[Extracted data entries]
= = = = =

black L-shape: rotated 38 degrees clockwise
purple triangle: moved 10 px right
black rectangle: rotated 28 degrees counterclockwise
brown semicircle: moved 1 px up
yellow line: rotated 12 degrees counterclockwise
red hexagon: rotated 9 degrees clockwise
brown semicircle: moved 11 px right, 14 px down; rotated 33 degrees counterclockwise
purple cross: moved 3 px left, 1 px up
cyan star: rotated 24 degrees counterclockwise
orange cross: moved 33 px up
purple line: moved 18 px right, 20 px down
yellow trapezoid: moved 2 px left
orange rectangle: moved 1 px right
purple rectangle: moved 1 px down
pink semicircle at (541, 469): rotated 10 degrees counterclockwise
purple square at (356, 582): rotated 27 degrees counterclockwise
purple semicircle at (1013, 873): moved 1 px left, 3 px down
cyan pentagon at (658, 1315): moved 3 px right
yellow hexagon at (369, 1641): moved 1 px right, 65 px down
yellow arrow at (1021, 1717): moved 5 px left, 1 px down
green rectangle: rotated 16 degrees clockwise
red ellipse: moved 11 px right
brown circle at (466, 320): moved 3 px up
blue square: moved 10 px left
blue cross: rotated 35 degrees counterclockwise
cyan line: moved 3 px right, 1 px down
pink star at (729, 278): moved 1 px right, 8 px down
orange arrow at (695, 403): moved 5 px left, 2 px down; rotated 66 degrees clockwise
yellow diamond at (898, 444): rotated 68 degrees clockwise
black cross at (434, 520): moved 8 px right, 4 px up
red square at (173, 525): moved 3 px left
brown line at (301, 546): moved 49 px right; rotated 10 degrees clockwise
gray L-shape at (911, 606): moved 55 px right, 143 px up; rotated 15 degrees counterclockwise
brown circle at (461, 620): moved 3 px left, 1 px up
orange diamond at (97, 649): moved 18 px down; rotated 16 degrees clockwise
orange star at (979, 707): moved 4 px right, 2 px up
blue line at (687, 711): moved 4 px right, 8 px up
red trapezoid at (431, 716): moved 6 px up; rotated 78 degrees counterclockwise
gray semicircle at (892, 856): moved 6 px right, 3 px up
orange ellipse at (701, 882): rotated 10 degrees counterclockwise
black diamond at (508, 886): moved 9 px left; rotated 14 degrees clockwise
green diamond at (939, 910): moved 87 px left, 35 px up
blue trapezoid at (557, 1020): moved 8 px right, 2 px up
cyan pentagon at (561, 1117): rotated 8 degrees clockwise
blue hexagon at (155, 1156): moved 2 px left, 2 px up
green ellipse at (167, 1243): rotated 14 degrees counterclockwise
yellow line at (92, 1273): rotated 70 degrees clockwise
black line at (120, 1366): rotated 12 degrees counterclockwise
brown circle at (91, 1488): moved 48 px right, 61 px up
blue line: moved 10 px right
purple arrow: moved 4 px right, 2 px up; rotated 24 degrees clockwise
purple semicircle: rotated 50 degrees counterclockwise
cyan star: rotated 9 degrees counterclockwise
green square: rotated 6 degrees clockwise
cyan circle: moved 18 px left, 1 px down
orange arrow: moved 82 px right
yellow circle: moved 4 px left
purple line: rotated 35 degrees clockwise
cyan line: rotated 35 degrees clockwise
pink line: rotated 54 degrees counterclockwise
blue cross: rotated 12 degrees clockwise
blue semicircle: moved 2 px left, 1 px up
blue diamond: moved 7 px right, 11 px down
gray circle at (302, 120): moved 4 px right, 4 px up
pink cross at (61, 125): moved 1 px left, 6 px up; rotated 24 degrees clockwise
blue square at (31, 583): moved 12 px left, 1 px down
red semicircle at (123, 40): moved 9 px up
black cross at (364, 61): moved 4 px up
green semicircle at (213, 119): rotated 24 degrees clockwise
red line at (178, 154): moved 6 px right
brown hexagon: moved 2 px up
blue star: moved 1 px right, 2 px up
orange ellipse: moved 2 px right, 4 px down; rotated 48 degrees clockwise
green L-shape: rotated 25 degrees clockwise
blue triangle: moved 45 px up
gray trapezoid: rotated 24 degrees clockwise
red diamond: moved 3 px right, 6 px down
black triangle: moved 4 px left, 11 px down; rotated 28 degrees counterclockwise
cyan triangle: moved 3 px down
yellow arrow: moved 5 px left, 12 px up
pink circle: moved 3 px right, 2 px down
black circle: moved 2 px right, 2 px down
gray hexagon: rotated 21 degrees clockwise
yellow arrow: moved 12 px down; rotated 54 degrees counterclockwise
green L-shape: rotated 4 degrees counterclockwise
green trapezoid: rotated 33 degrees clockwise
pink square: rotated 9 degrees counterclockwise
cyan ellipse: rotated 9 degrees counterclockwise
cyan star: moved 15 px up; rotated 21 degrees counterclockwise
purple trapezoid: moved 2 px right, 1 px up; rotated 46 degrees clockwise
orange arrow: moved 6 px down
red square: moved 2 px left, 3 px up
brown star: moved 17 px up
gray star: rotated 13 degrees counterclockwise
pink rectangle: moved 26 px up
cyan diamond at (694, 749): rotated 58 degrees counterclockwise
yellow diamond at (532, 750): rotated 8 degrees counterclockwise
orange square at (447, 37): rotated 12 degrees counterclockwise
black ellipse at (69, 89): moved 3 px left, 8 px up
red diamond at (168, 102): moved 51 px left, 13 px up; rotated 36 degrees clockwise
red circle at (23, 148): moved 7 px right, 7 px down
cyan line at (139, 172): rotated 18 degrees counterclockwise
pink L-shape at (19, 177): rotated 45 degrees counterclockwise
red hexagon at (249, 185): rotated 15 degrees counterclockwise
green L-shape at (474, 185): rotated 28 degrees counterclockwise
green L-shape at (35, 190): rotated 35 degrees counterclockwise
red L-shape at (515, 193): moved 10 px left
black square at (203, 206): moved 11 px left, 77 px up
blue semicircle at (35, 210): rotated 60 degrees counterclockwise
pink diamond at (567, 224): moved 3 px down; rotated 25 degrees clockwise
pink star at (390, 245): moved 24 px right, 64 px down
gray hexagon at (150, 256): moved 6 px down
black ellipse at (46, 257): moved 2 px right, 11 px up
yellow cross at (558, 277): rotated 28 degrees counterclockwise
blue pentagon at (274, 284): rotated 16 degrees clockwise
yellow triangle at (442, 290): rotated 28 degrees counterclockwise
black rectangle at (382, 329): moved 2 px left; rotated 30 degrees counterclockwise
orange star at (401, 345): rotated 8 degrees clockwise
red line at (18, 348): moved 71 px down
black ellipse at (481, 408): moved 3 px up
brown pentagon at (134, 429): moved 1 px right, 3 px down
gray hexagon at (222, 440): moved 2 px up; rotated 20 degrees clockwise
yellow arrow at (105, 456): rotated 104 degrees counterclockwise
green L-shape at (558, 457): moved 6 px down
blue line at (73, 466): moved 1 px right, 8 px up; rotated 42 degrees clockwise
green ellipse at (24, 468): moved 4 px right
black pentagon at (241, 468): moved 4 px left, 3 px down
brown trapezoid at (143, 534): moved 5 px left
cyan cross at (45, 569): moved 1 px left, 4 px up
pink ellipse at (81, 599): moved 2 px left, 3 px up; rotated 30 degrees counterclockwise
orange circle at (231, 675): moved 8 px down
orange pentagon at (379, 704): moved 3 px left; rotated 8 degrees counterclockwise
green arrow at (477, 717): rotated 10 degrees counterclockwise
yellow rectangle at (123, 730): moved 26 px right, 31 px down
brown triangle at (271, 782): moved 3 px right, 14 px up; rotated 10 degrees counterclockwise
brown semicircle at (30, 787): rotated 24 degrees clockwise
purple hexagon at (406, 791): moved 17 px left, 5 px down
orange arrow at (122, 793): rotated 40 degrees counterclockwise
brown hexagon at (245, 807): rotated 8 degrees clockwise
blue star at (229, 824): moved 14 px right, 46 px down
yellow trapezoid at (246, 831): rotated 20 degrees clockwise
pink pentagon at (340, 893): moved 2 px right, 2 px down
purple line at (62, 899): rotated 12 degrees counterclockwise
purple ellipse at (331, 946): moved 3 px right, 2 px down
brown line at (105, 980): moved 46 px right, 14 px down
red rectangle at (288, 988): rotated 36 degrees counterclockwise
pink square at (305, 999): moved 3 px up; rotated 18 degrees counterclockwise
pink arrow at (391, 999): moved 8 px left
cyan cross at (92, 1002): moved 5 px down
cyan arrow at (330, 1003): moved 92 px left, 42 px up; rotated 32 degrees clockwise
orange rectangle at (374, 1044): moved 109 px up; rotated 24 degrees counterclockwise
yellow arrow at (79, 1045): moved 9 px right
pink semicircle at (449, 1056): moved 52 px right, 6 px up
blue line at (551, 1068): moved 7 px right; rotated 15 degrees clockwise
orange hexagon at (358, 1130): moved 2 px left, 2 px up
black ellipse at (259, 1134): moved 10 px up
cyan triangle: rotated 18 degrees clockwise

= = = = =

[What the task asks] Retype the stretch of items from the very first one through the line containing "purple semicircle at", including both ends and keeping every line unchanged.

[Exercise result]
black L-shape: rotated 38 degrees clockwise
purple triangle: moved 10 px right
black rectangle: rotated 28 degrees counterclockwise
brown semicircle: moved 1 px up
yellow line: rotated 12 degrees counterclockwise
red hexagon: rotated 9 degrees clockwise
brown semicircle: moved 11 px right, 14 px down; rotated 33 degrees counterclockwise
purple cross: moved 3 px left, 1 px up
cyan star: rotated 24 degrees counterclockwise
orange cross: moved 33 px up
purple line: moved 18 px right, 20 px down
yellow trapezoid: moved 2 px left
orange rectangle: moved 1 px right
purple rectangle: moved 1 px down
pink semicircle at (541, 469): rotated 10 degrees counterclockwise
purple square at (356, 582): rotated 27 degrees counterclockwise
purple semicircle at (1013, 873): moved 1 px left, 3 px down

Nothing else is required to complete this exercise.